PROBLEM REQUIREMENTS: Read through the lines below for the string "cone" and copy each one that has it.

RECORDED DATA:
--------

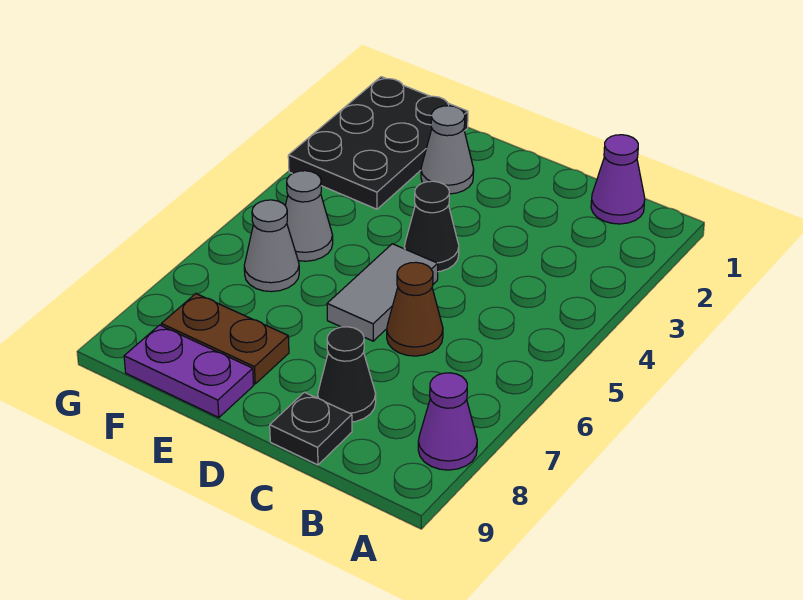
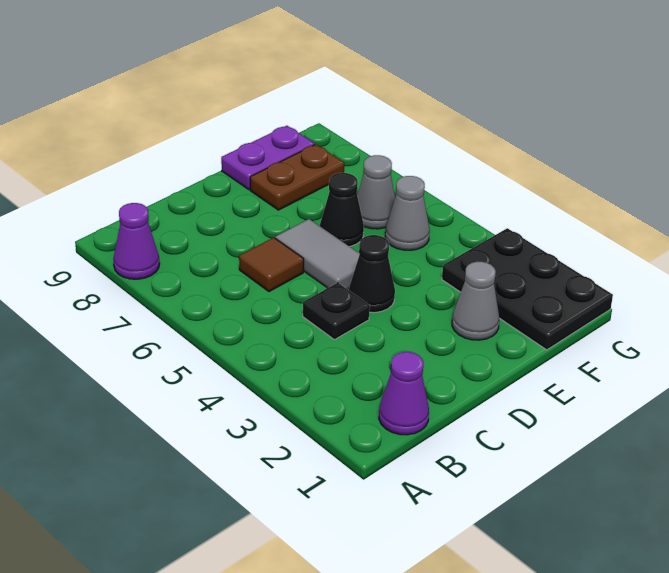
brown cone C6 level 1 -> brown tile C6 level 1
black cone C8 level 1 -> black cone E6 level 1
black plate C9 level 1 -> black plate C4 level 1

--------

SOLUTION:
brown cone C6 level 1 -> brown tile C6 level 1
black cone C8 level 1 -> black cone E6 level 1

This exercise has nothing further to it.